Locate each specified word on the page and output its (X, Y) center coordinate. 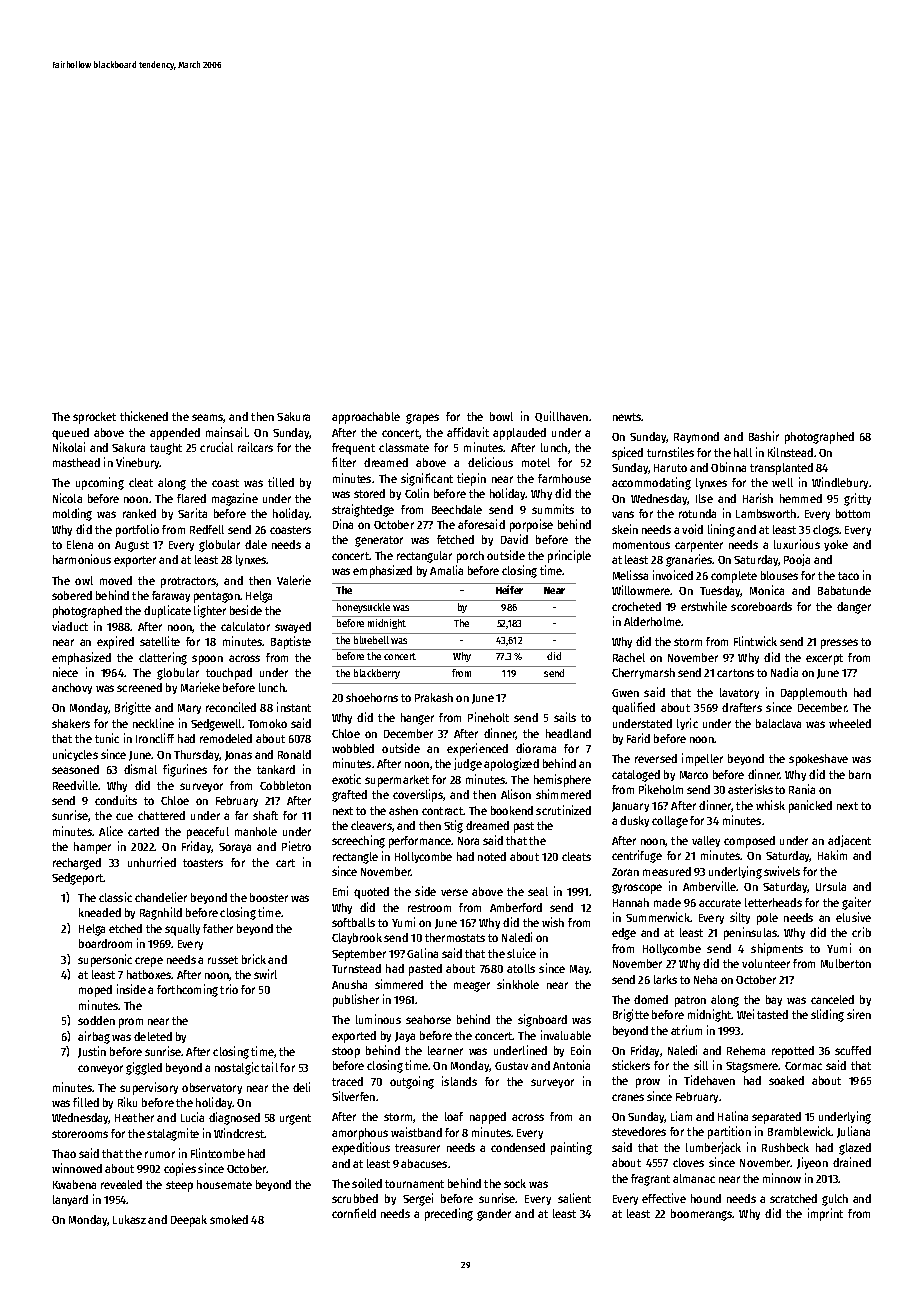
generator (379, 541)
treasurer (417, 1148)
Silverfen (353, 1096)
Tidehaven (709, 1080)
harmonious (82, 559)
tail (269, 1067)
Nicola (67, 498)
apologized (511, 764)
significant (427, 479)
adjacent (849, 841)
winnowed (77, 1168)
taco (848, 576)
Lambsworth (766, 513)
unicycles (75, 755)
# # # # #
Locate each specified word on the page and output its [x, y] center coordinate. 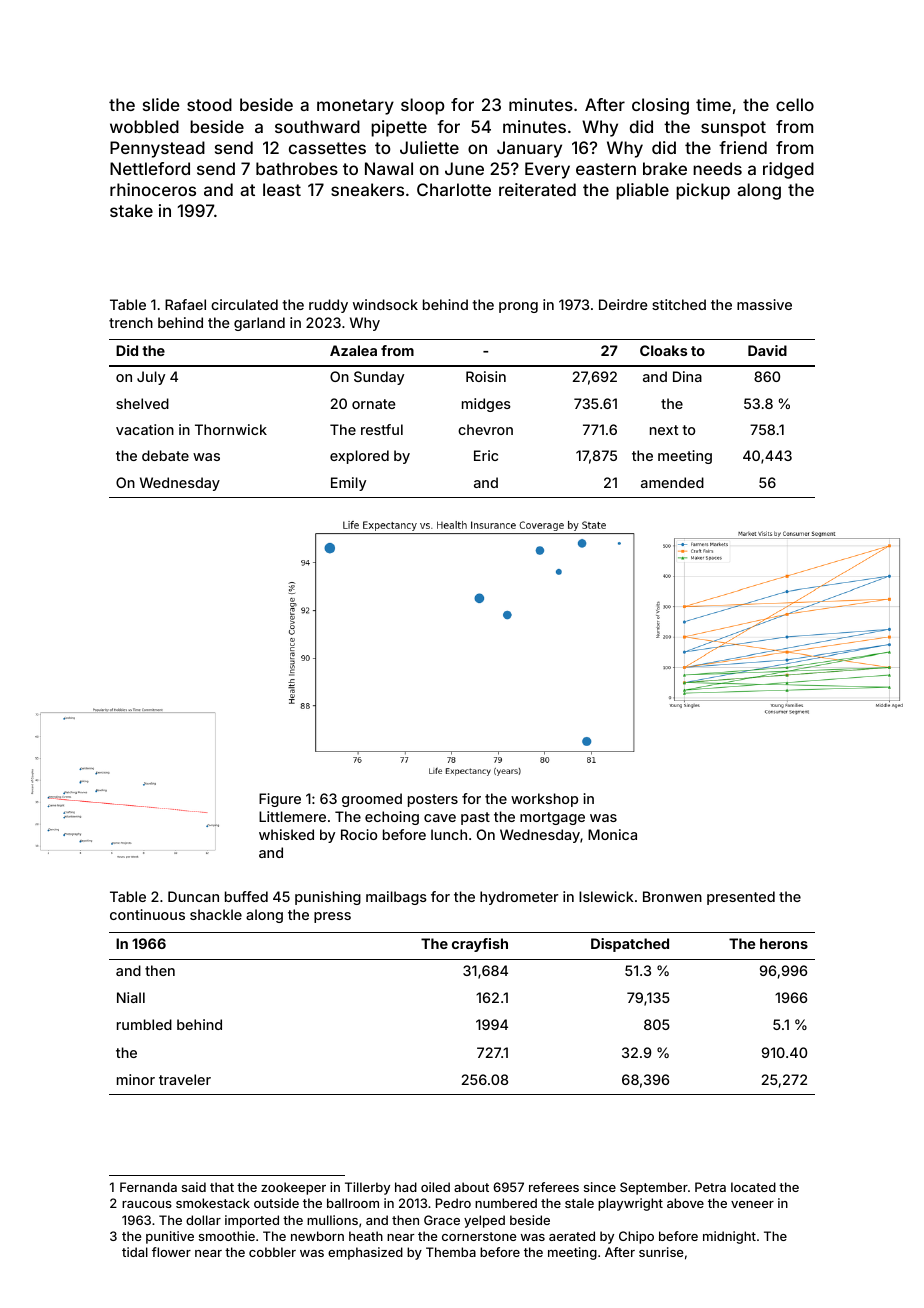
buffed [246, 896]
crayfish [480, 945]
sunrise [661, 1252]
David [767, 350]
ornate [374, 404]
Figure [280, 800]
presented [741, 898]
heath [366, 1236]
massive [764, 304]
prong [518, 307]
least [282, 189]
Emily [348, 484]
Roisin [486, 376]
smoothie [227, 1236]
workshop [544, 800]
# # # # #
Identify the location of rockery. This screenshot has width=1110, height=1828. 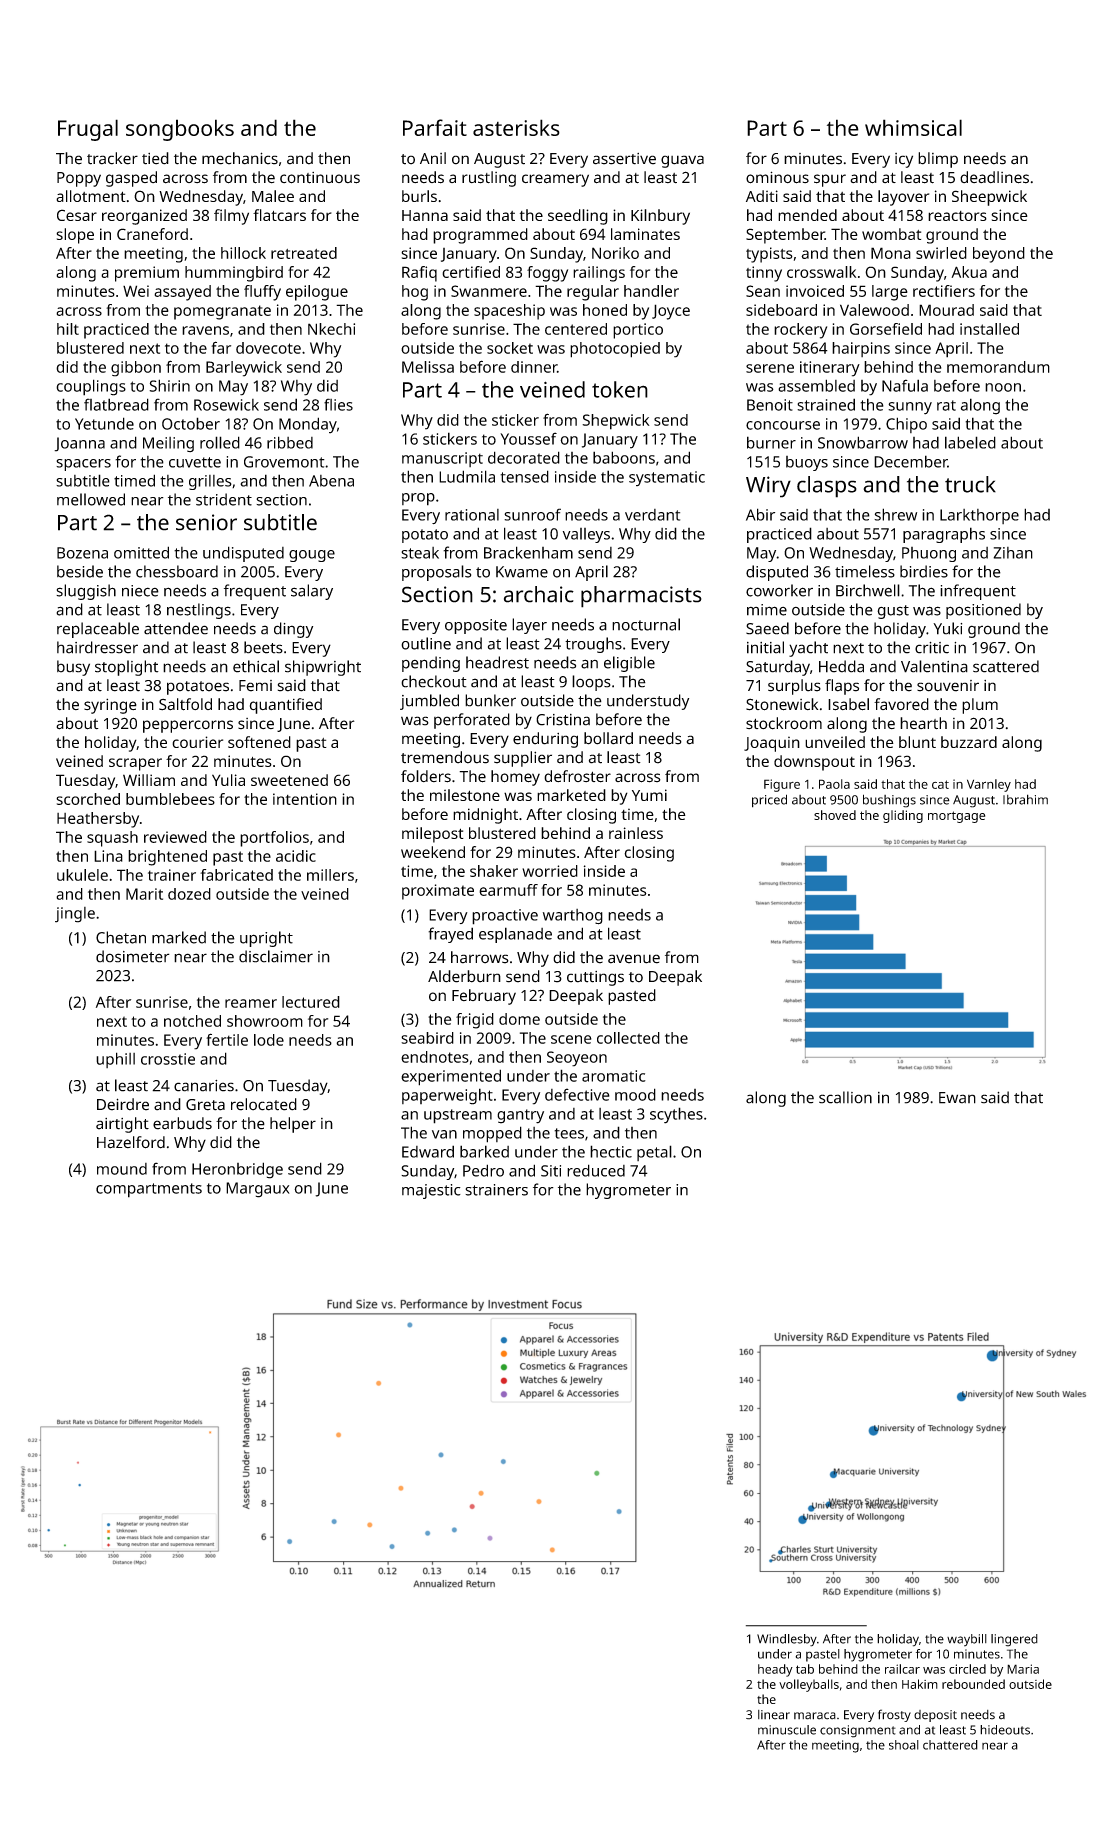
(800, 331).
# # # # #
DIRECTIVE
Copy out, unchanged, the items from the line containing "massive [764, 304]" through the line containing "workshop [544, 800]", with both of those lines included.

THE REPLY
massive [764, 304]
prong [518, 307]
least [282, 189]
Emily [348, 484]
Roisin [486, 376]
smoothie [227, 1236]
workshop [544, 800]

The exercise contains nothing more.